==== AVAILABLE DATA ====
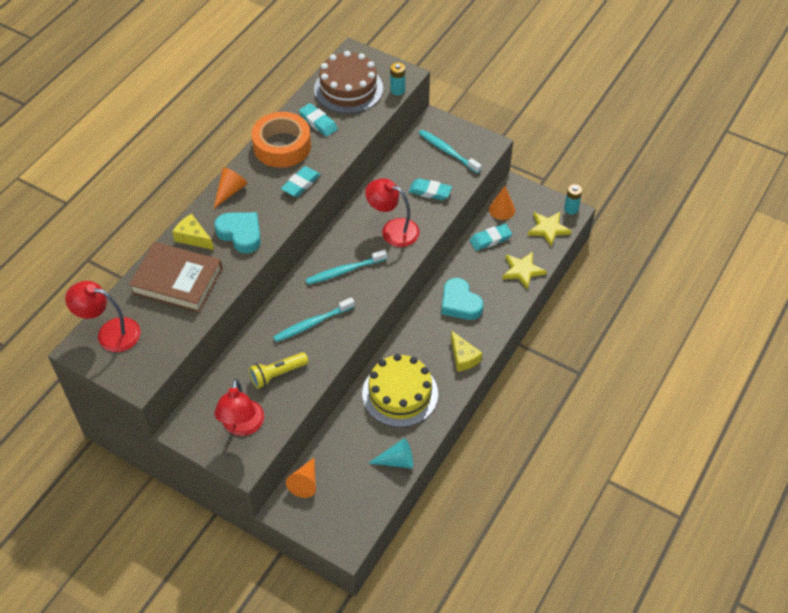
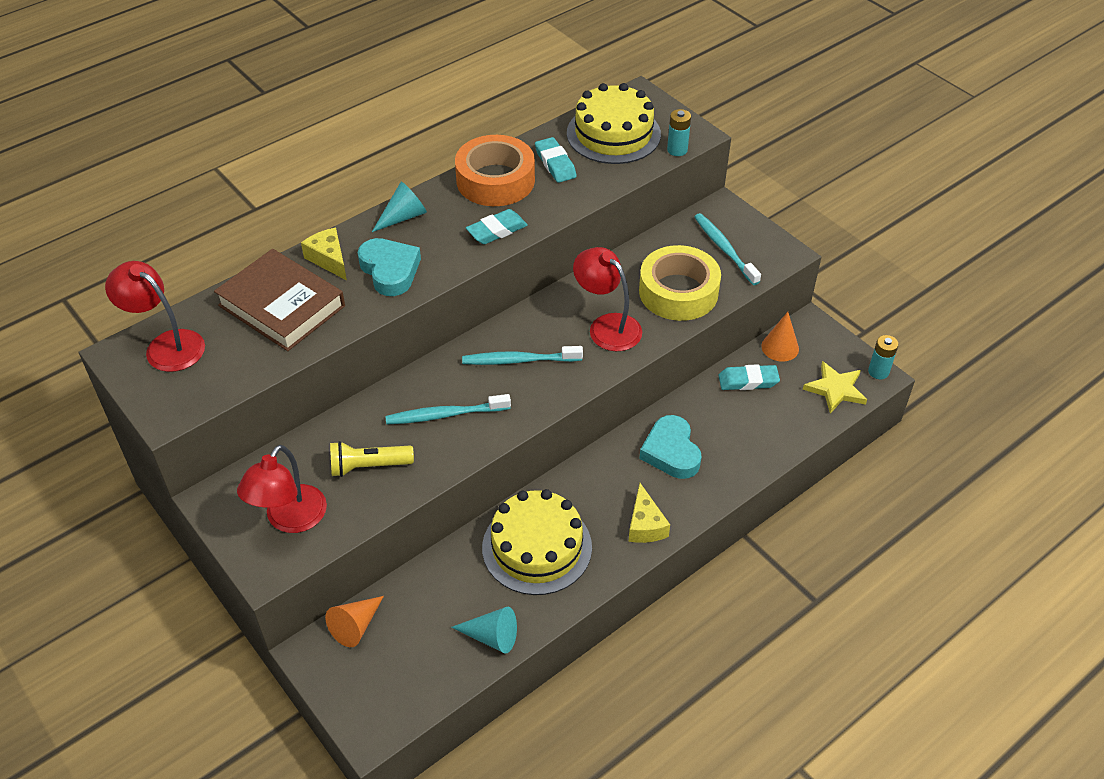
camera: 20 degrees right, 5 degrees down
(230, 191) = (403, 217): orange cone -> turquoise cone
(348, 89) = (613, 134): brown cake -> yellow cake
(430, 191) = (678, 292): turquoise eraser -> yellow tape
(522, 271) = (776, 434): yellow star -> none

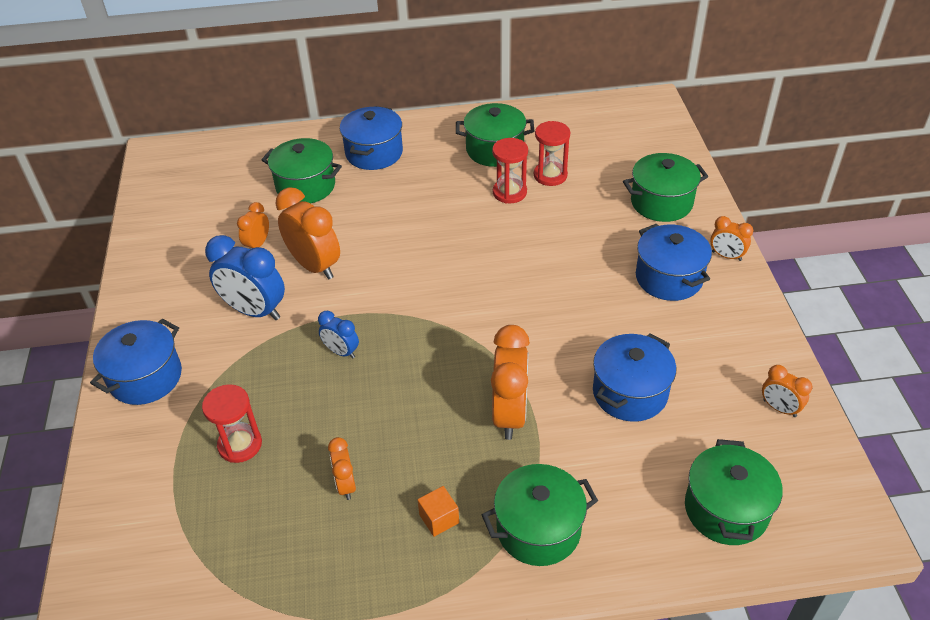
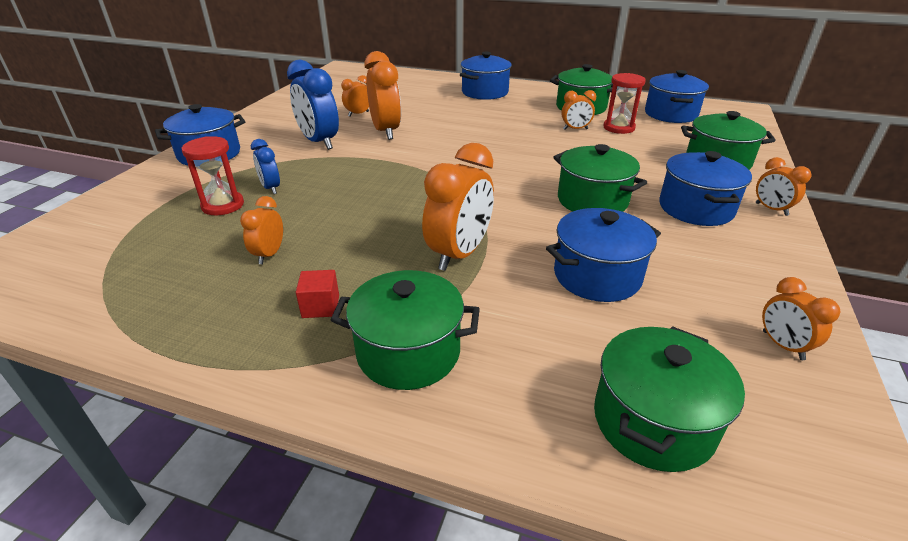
camera: 25 degrees right, 10 degrees down
(305, 186) = (420, 97): green pot -> green pot (592, 200)
(341, 352) = (356, 177): blue clock -> blue clock (271, 188)
(439, 519) = (320, 306): orange cube -> red cube
(509, 192) = (575, 129): red hourglass -> orange clock
(589, 133) = (671, 114): none -> blue pot

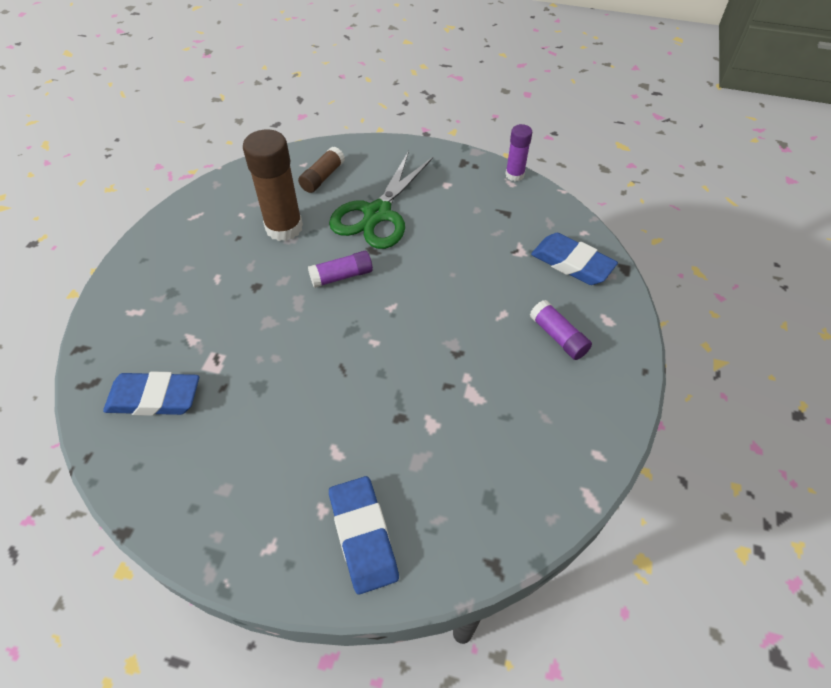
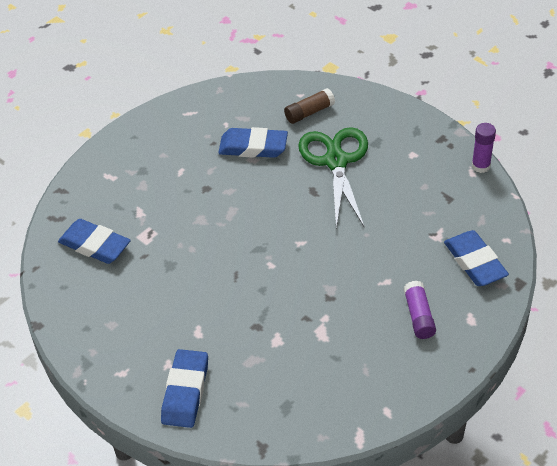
camera: 30 degrees right, 5 degrees down
(284, 227) = (253, 147): brown glue stick -> blue eraser
(341, 276) = (276, 204): purple glue stick -> none
(377, 214) = (336, 161): green scissors -> green scissors turned 120 degrees clockwise

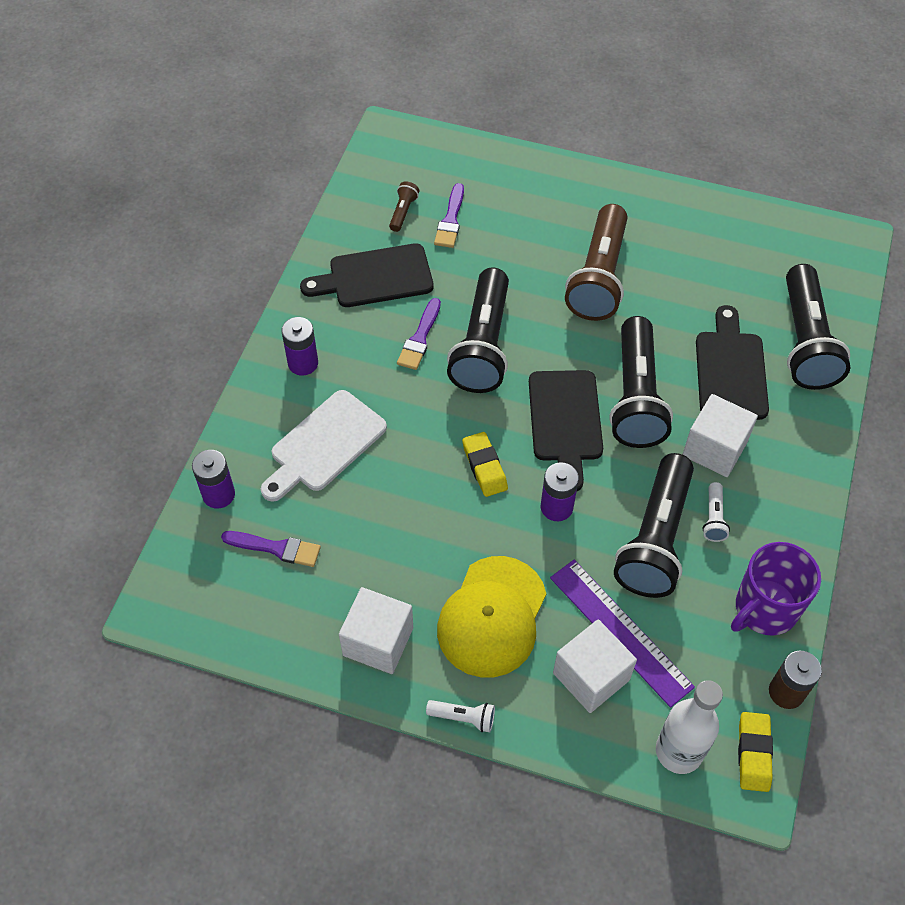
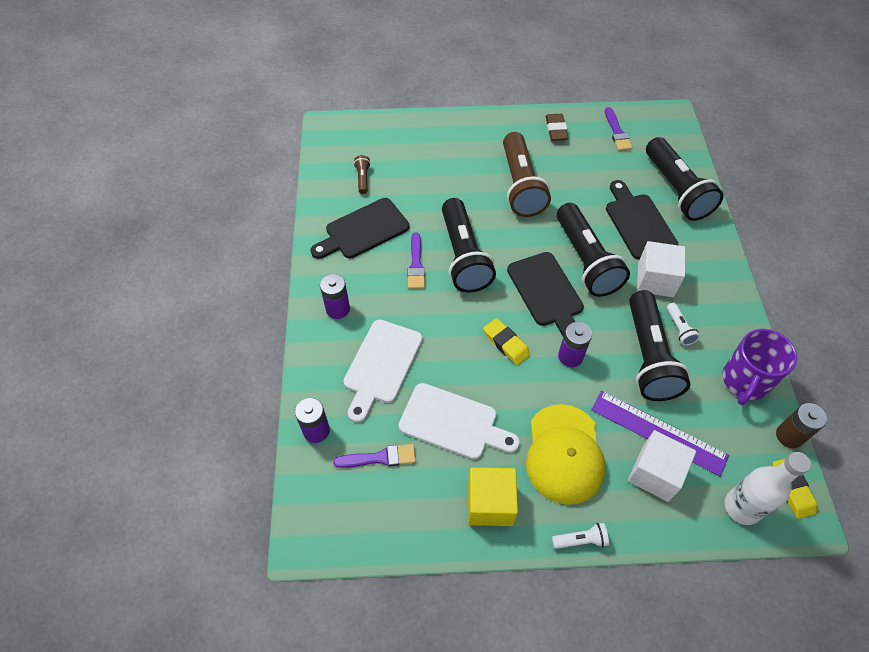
camera: 20 degrees left, 0 degrees up
(377, 538) = (453, 423): none -> white cutting board
(378, 641) = (490, 503): white cube -> yellow cube
(450, 220) = (399, 175): purple brush -> purple brush (617, 132)
(682, 216) = (556, 130): none -> brown eraser

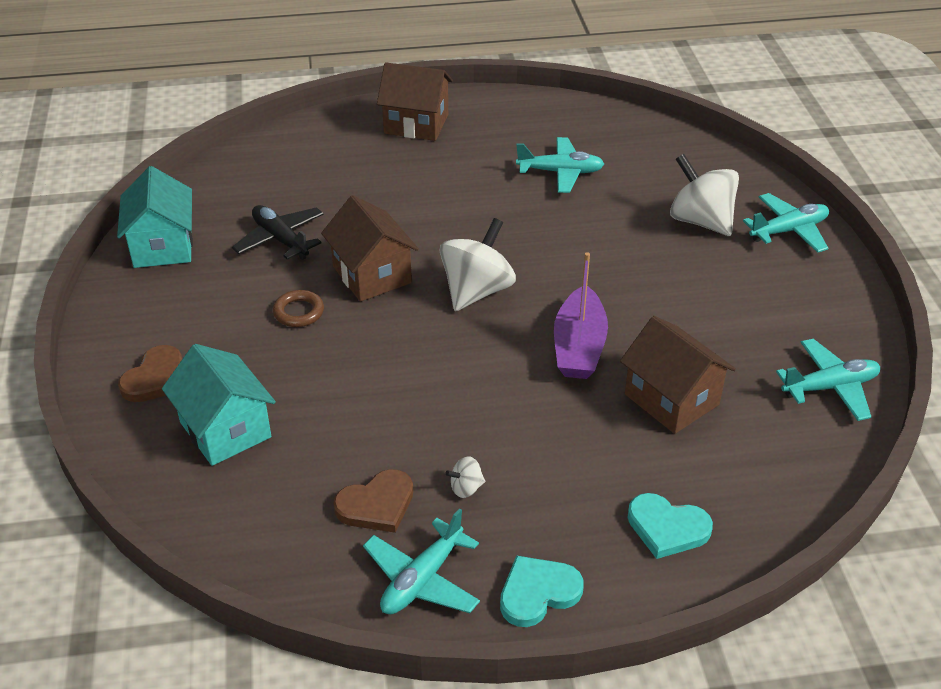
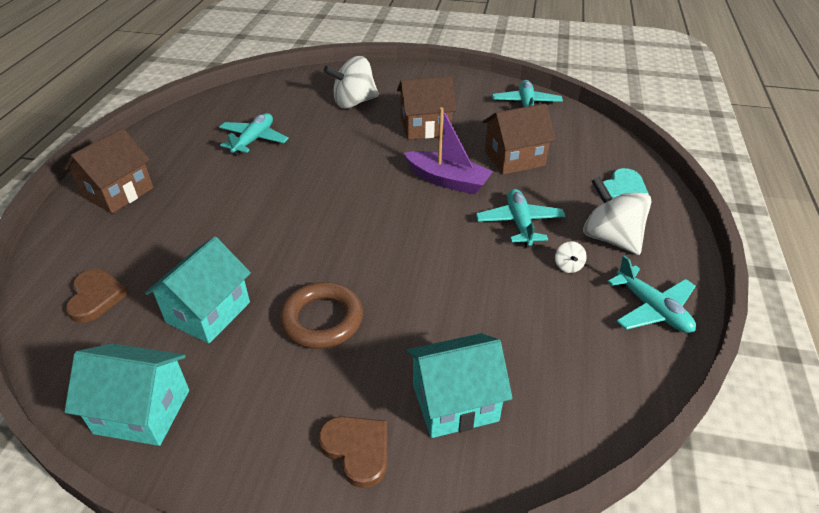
camera: 70 degrees left, 0 degrees up
(280, 239) = (208, 312): black plane -> turquoise house
(298, 312) = (322, 320): brown ring -> brown ring, size x1.69
(372, 275) = (303, 263): brown house -> brown house (425, 127)
(376, 505) = (573, 318): brown heart -> brown heart (96, 297)
(476, 291) = (361, 211): white spinning top -> white spinning top (610, 238)
(538, 593) = (669, 256): turquoise heart -> none
(788, 231) = (386, 77): turquoise plane -> turquoise plane (519, 223)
====
GOAL OF THE EXERCISE: The records above should be returned word for word, with every picture left out.

ANSWER TO THIS TASK:
camera: 20 degrees right, 5 degrees down
(230, 191) = (403, 217): orange cone -> turquoise cone
(348, 89) = (613, 134): brown cake -> yellow cake
(430, 191) = (678, 292): turquoise eraser -> yellow tape
(522, 271) = (776, 434): yellow star -> none

camera: 25 degrees right, 10 degrees down
(305, 186) = (420, 97): green pot -> green pot (592, 200)
(341, 352) = (356, 177): blue clock -> blue clock (271, 188)
(439, 519) = (320, 306): orange cube -> red cube
(509, 192) = (575, 129): red hourglass -> orange clock
(589, 133) = (671, 114): none -> blue pot

camera: 30 degrees right, 5 degrees down
(284, 227) = (253, 147): brown glue stick -> blue eraser
(341, 276) = (276, 204): purple glue stick -> none
(377, 214) = (336, 161): green scissors -> green scissors turned 120 degrees clockwise

camera: 20 degrees left, 0 degrees up
(377, 538) = (453, 423): none -> white cutting board
(378, 641) = (490, 503): white cube -> yellow cube
(450, 220) = (399, 175): purple brush -> purple brush (617, 132)
(682, 216) = (556, 130): none -> brown eraser

camera: 70 degrees left, 0 degrees up
(280, 239) = (208, 312): black plane -> turquoise house
(298, 312) = (322, 320): brown ring -> brown ring, size x1.69
(372, 275) = (303, 263): brown house -> brown house (425, 127)
(376, 505) = (573, 318): brown heart -> brown heart (96, 297)
(476, 291) = (361, 211): white spinning top -> white spinning top (610, 238)
(538, 593) = (669, 256): turquoise heart -> none
(788, 231) = (386, 77): turquoise plane -> turquoise plane (519, 223)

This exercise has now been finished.